TASK DIRECTIONS
Read the records below and report each line in which "camera" occurs.

GIVEN RECORDS
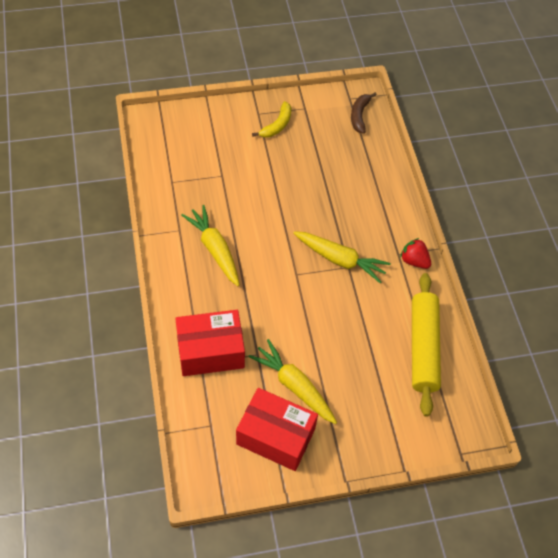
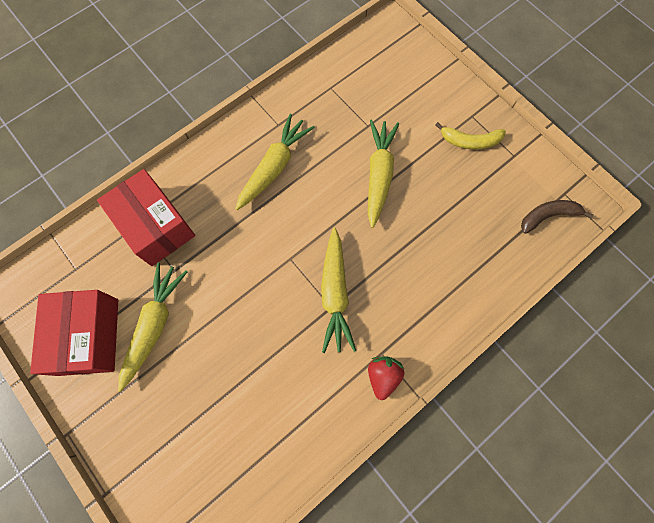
camera: 65 degrees right, 15 degrees up
yellow rolling pin [412,273,441,417] -> none
none -> yellow carrot [368,119,399,228]

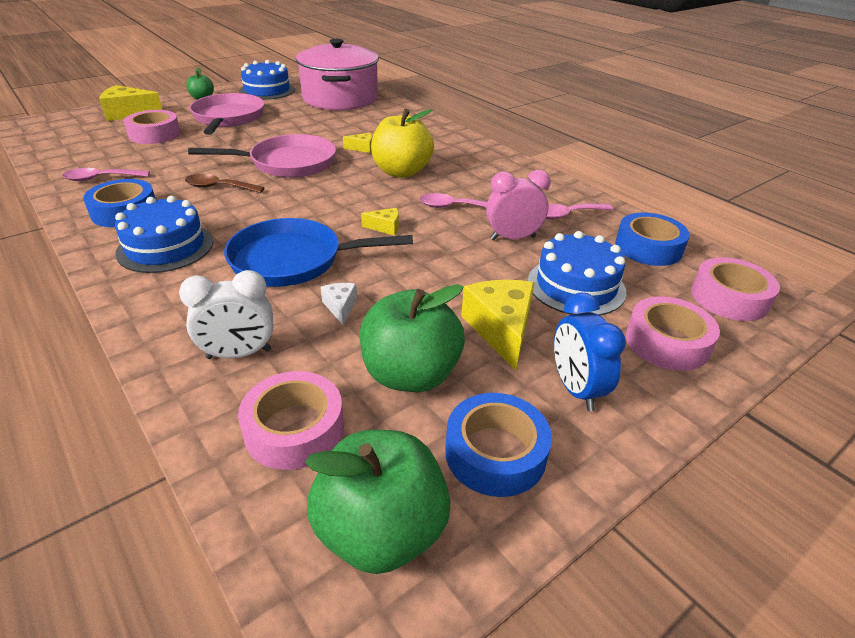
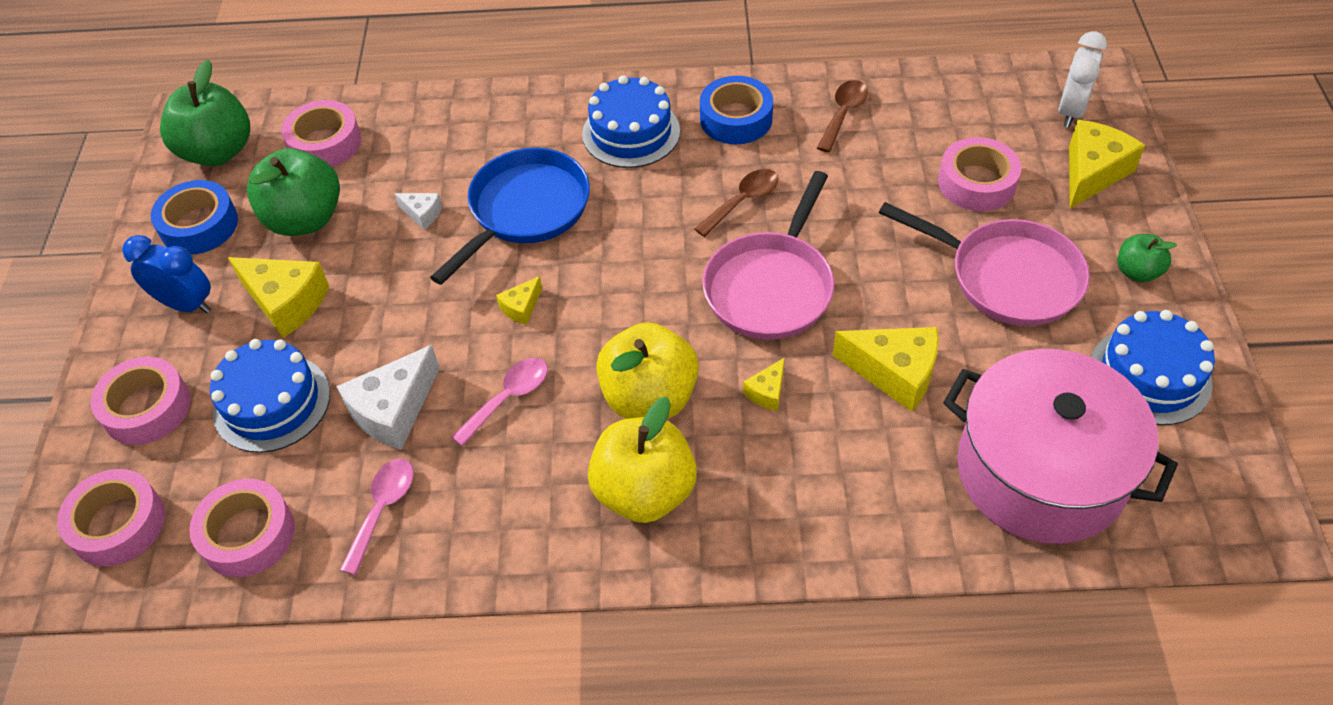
camera: 130 degrees right, 15 degrees up
pink spoon [63,168,150,181] -> brown spoon [817,80,868,153]
white clock [179,270,273,359] -> white clock moved to [1059,31,1107,127]
pink clock [486,170,551,240] -> white cheese [336,345,440,450]
blue tape [615,213,690,266] -> pink tape [189,479,295,577]
none -> yellow apple [588,397,697,523]
none -> yellow cheese [833,327,939,412]

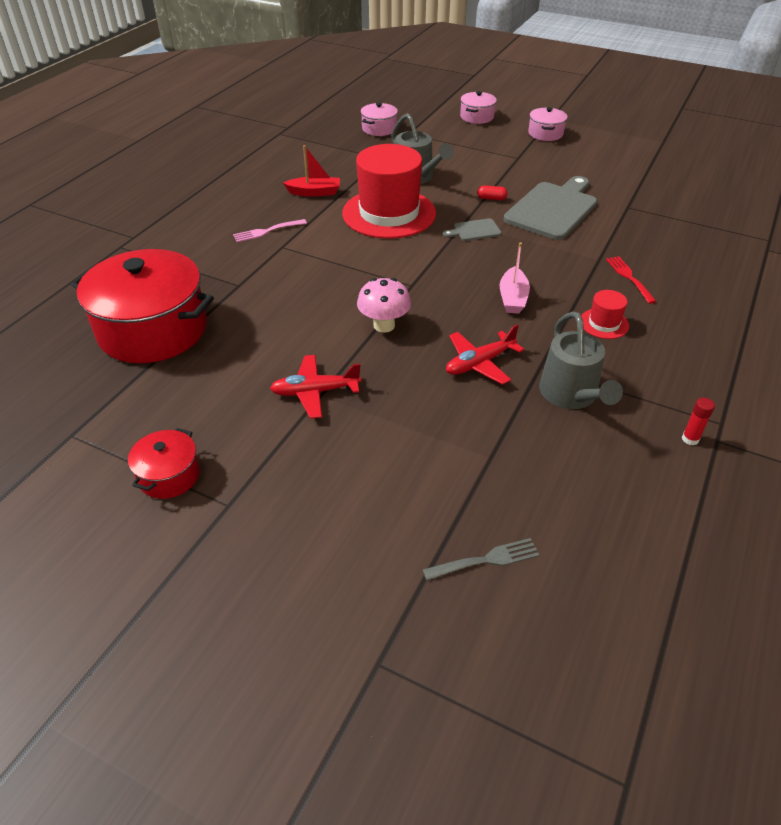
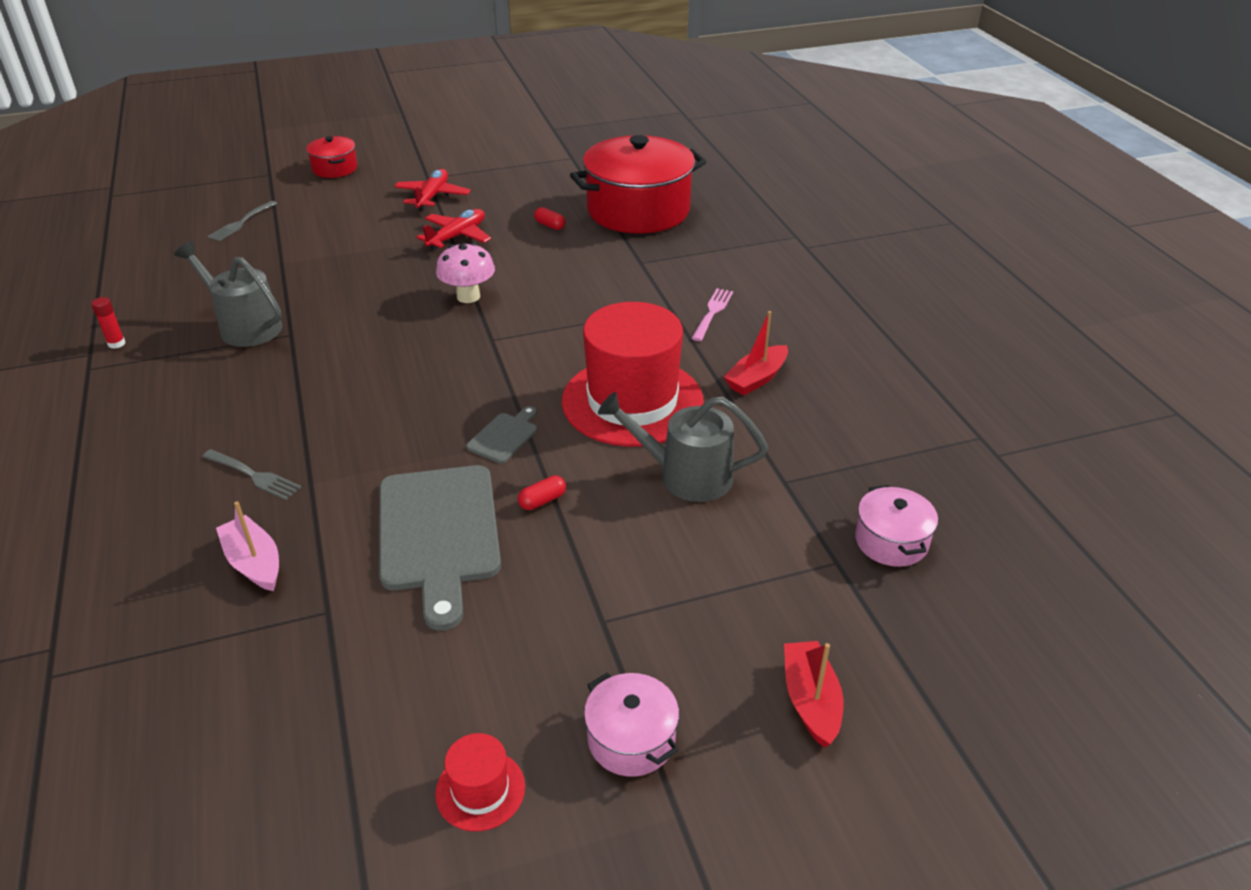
camera: 135 degrees right, 5 degrees down
red pot [128,428,200,499] -> red pot moved to [306,136,357,178]
red plane [446,324,524,385] -> red plane moved to [394,169,471,211]
pink pot [460,91,497,124] -> red boat [784,641,843,748]
pink boat [500,242,530,314] -> pink boat moved to [216,501,279,591]
red hat [581,290,629,339] -> red hat moved to [435,733,525,831]
red fork [606,256,657,304] -> grey fork [202,449,301,500]
none -> red capsule [534,207,565,230]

SOLVED PROBLEM
camera: 65 degrees right, 15 degrees up
camera: 130 degrees right, 15 degrees up
camera: 135 degrees right, 5 degrees down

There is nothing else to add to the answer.